*** Opening DATA PROVIDED ***
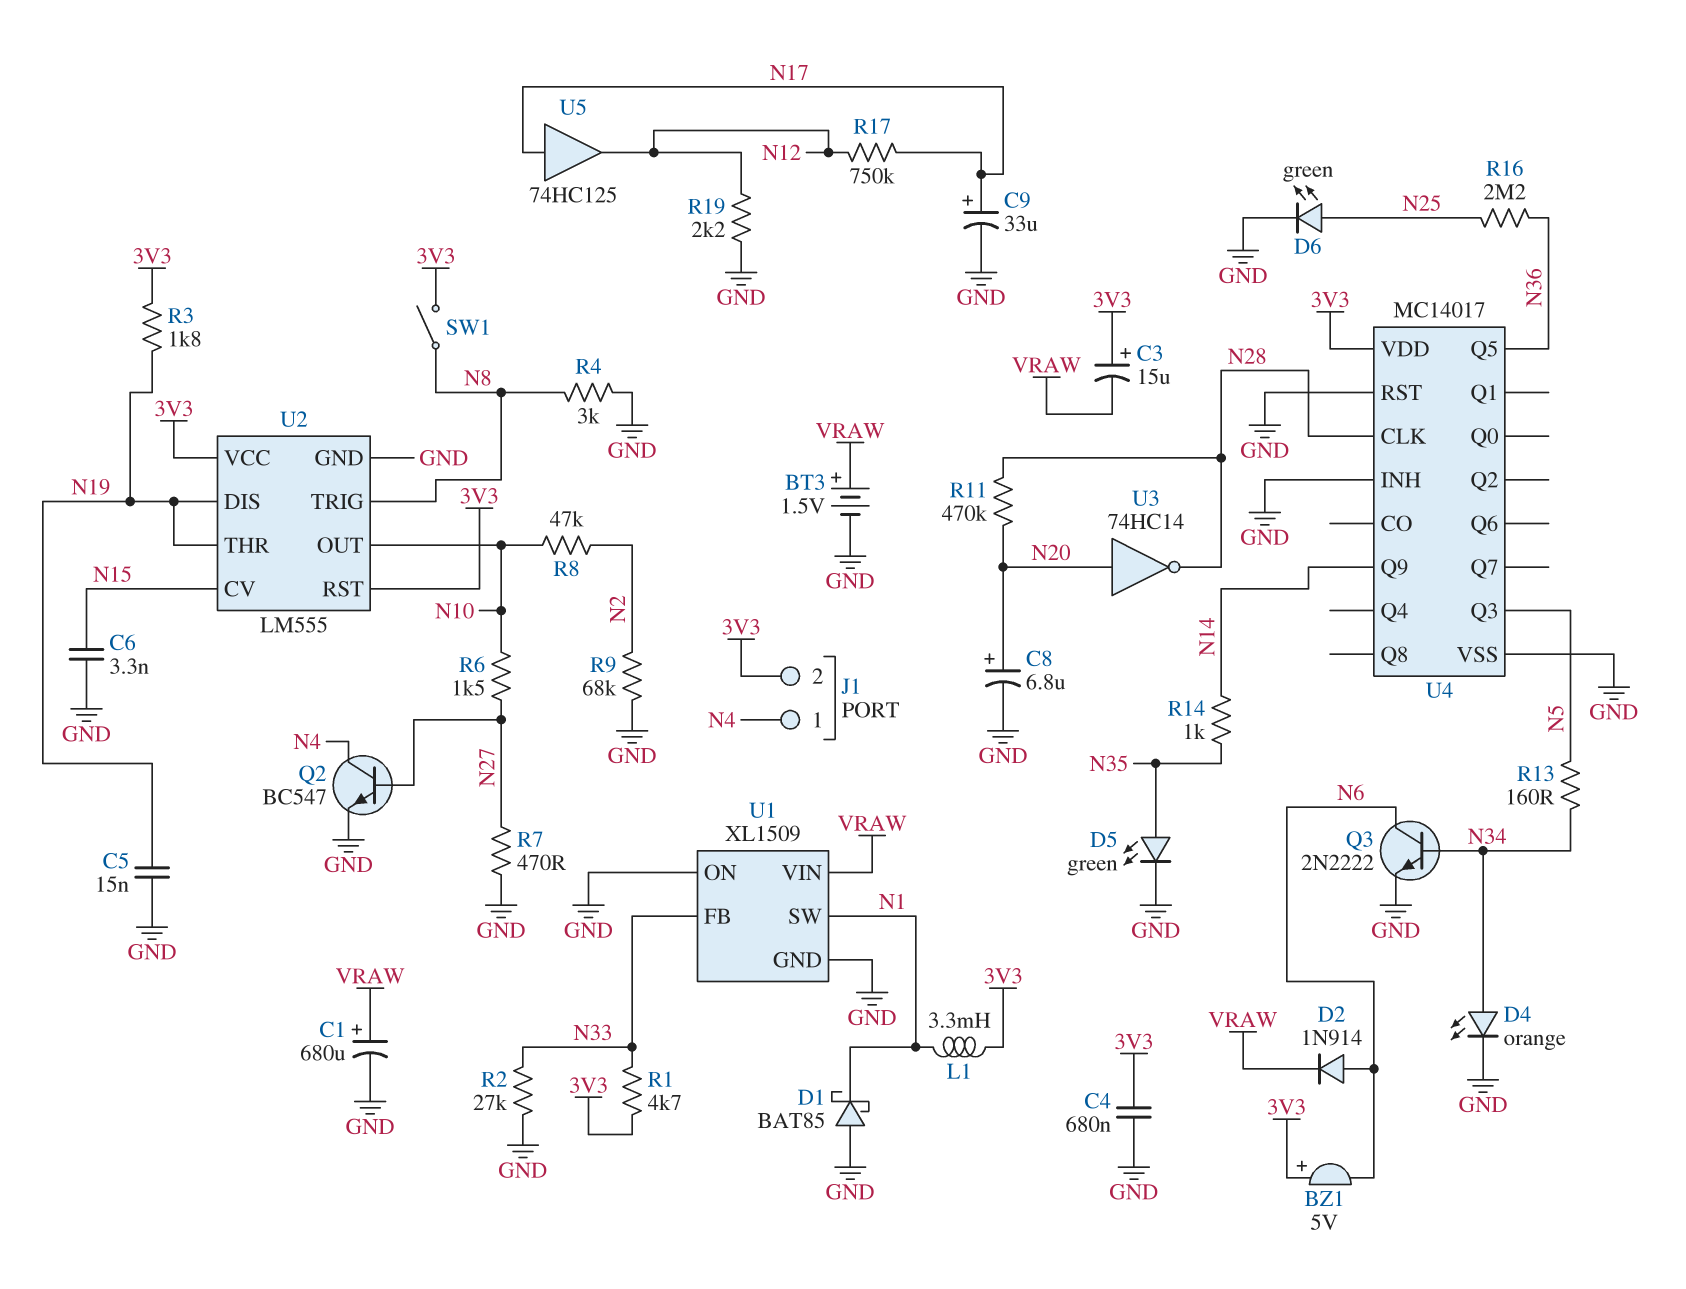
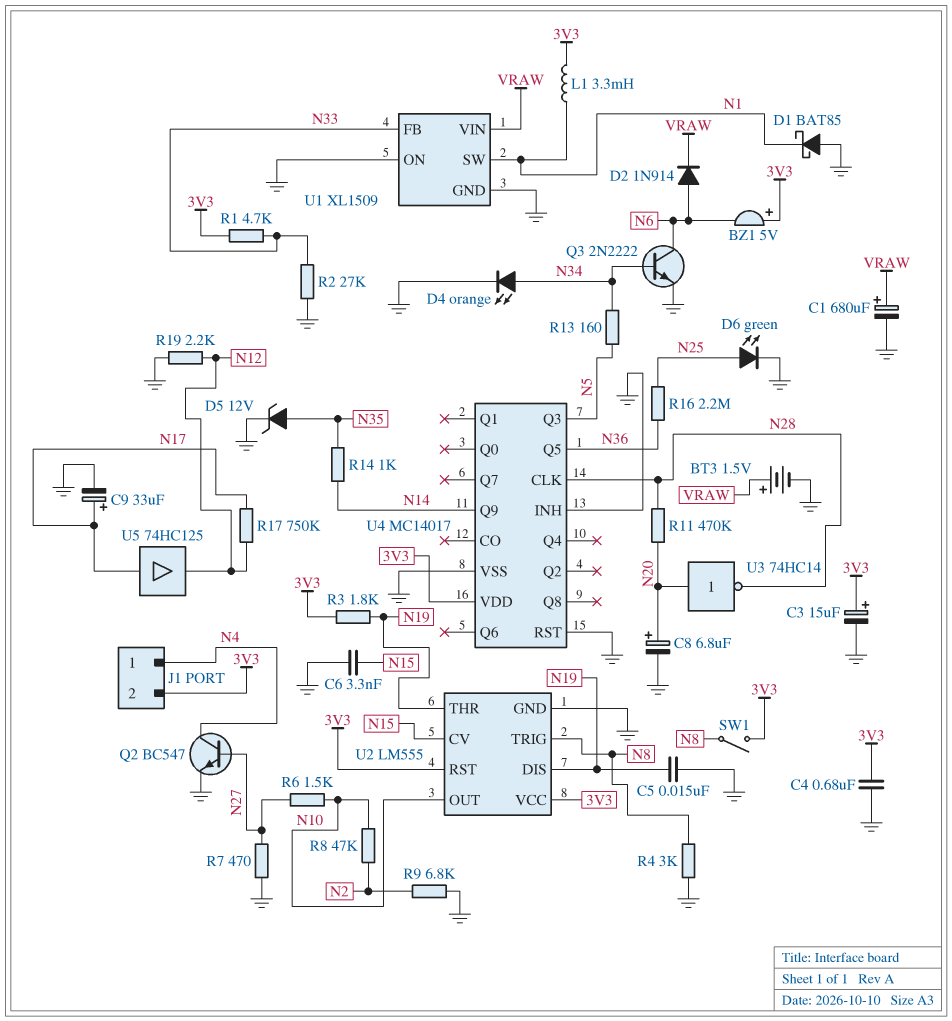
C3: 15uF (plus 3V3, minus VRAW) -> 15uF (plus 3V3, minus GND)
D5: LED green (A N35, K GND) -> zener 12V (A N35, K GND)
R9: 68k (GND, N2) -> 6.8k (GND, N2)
*** Closing DATA PROVIDED ***
*** Opening DATA PROVIDED ***
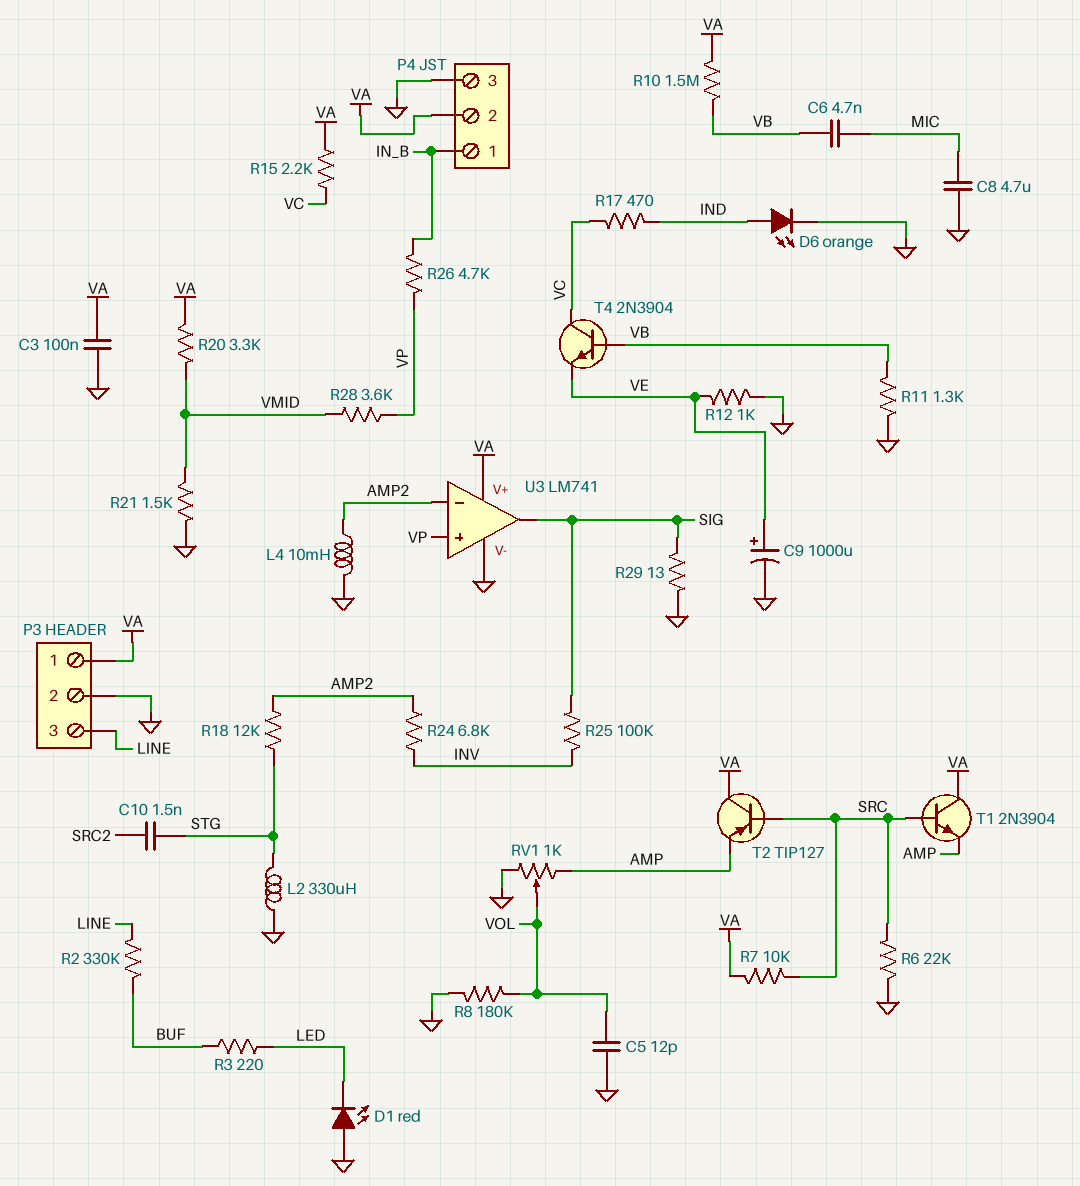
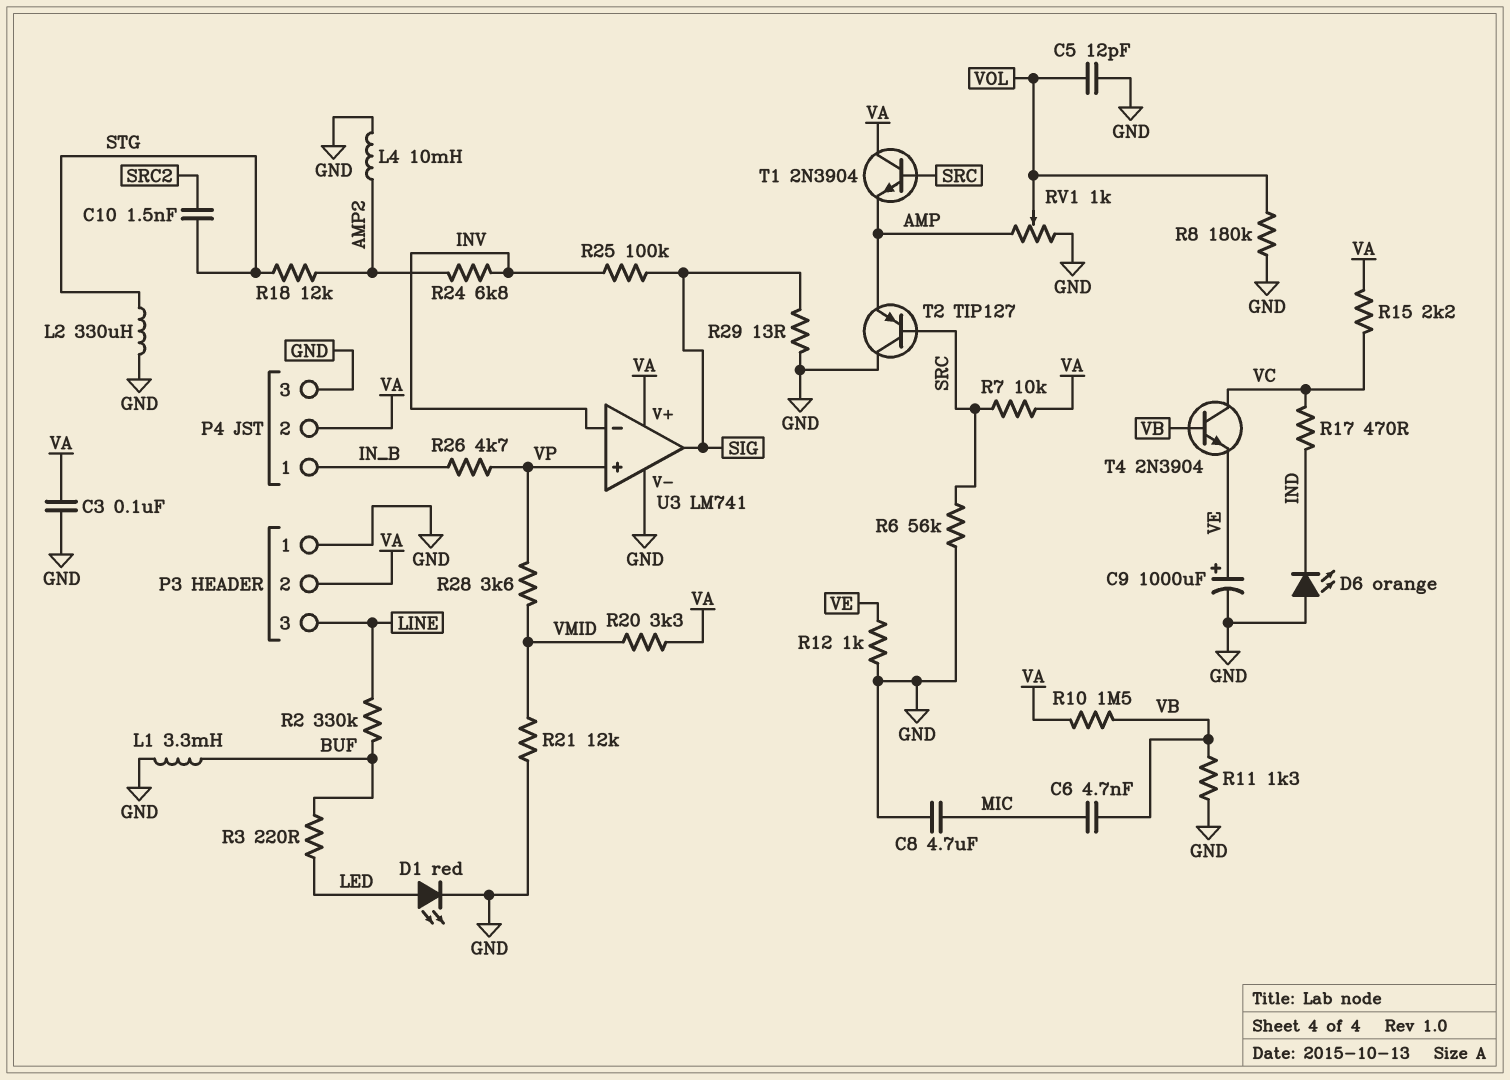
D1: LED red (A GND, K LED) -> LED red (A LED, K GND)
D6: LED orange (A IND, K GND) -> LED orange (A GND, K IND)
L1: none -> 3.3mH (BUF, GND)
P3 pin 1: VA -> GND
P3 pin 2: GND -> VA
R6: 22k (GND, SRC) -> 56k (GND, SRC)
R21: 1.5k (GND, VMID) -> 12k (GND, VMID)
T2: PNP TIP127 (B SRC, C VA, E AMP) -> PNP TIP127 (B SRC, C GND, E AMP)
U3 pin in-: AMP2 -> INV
*** Closing DATA PROVIDED ***
▶ [WHAT YOU SHOULD DO]:
Reproduce exactly, and only, the part of the listing above that begins at the line with "D5: LED green" and goes on through the line with "R9: 68k (GND, N2) -> 6.8k (GND, N2)".

▶ [RESPONSE TO THIS TASK]:
D5: LED green (A N35, K GND) -> zener 12V (A N35, K GND)
R9: 68k (GND, N2) -> 6.8k (GND, N2)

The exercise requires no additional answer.